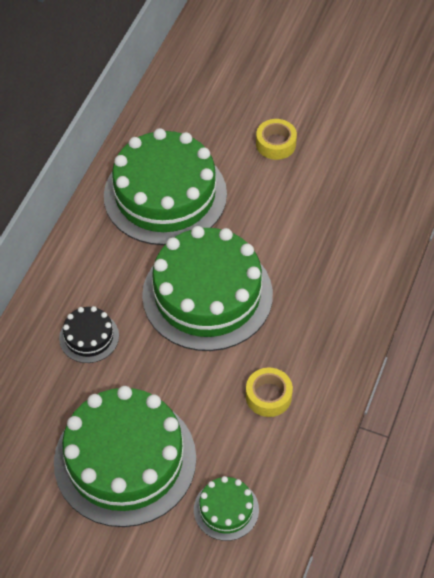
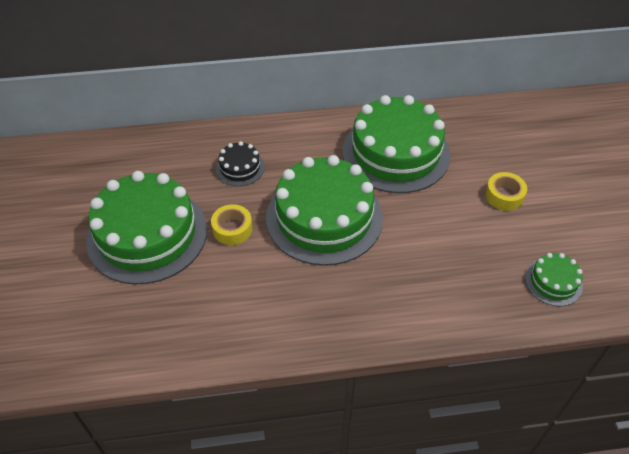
camera: 60 degrees right, 5 degrees down
(226, 509) = (133, 317): green cake -> green cake (553, 282)
(268, 396) = (255, 299): yellow tape -> yellow tape (232, 229)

**What the task requires:** Without the pictures, output the full listing exactly as it stands.

**Response:**
camera: 60 degrees right, 5 degrees down
(226, 509) = (133, 317): green cake -> green cake (553, 282)
(268, 396) = (255, 299): yellow tape -> yellow tape (232, 229)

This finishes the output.